## WHAT YOU NEED TO DO
What is needed is an exact copy of the entries below, with the pictures left out.

[RECORD SET Boundary: Start]

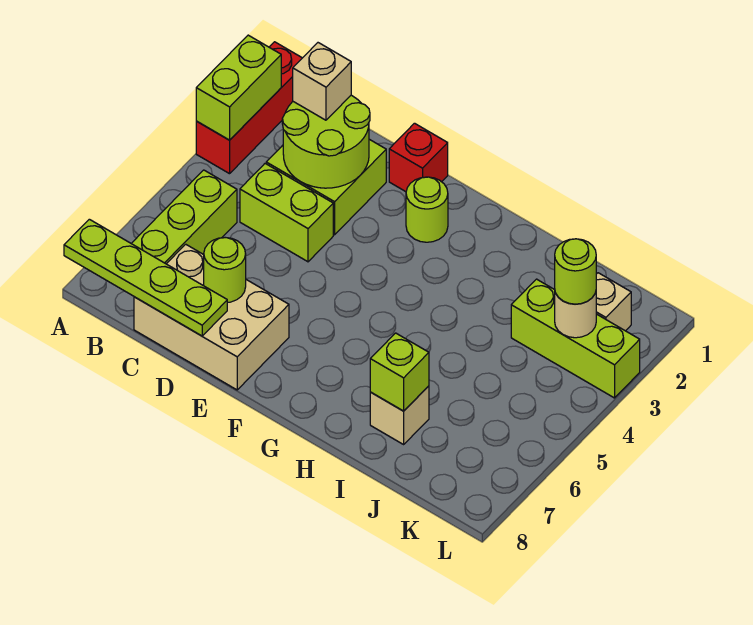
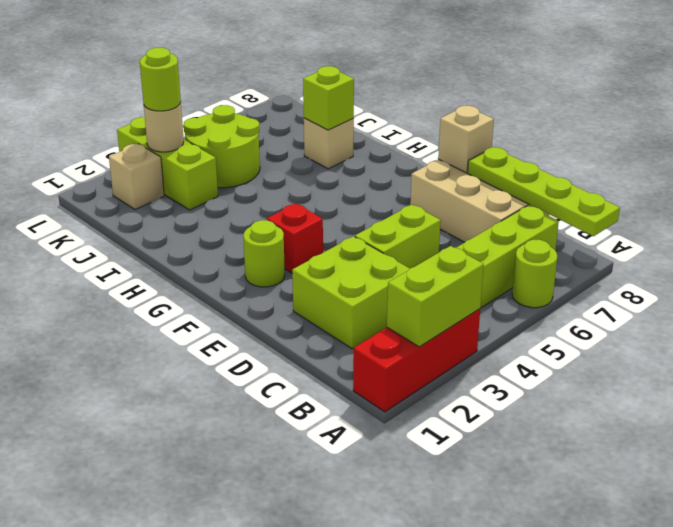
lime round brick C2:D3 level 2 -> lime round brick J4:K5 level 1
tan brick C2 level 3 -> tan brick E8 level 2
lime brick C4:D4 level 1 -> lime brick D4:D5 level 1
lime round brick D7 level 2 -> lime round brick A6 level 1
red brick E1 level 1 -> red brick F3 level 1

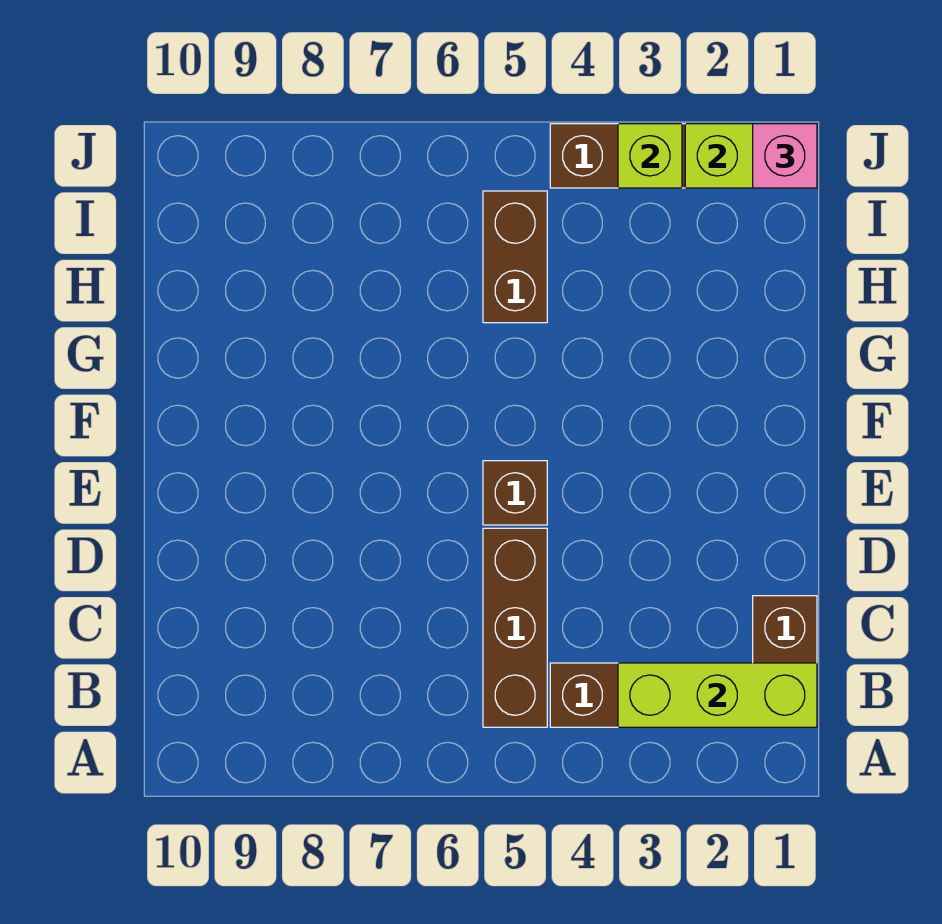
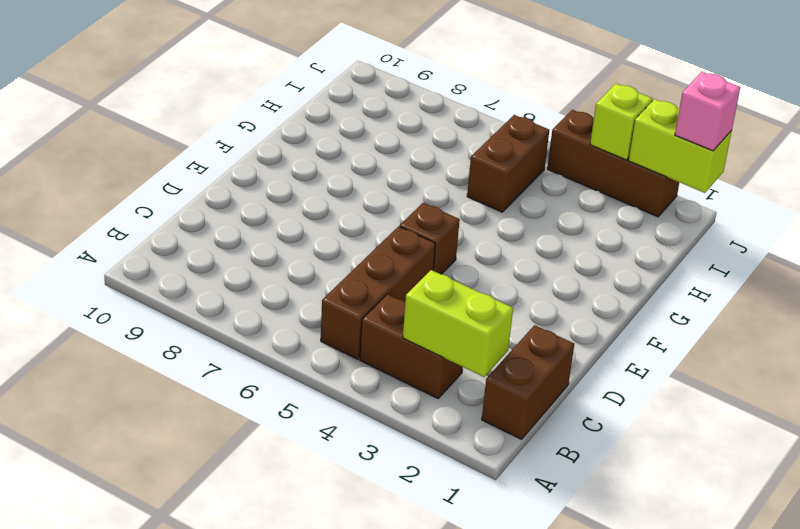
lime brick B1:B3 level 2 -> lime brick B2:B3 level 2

[RECORD SET Boundary: End]

## RESPONSE
lime round brick C2:D3 level 2 -> lime round brick J4:K5 level 1
tan brick C2 level 3 -> tan brick E8 level 2
lime brick C4:D4 level 1 -> lime brick D4:D5 level 1
lime round brick D7 level 2 -> lime round brick A6 level 1
red brick E1 level 1 -> red brick F3 level 1

lime brick B1:B3 level 2 -> lime brick B2:B3 level 2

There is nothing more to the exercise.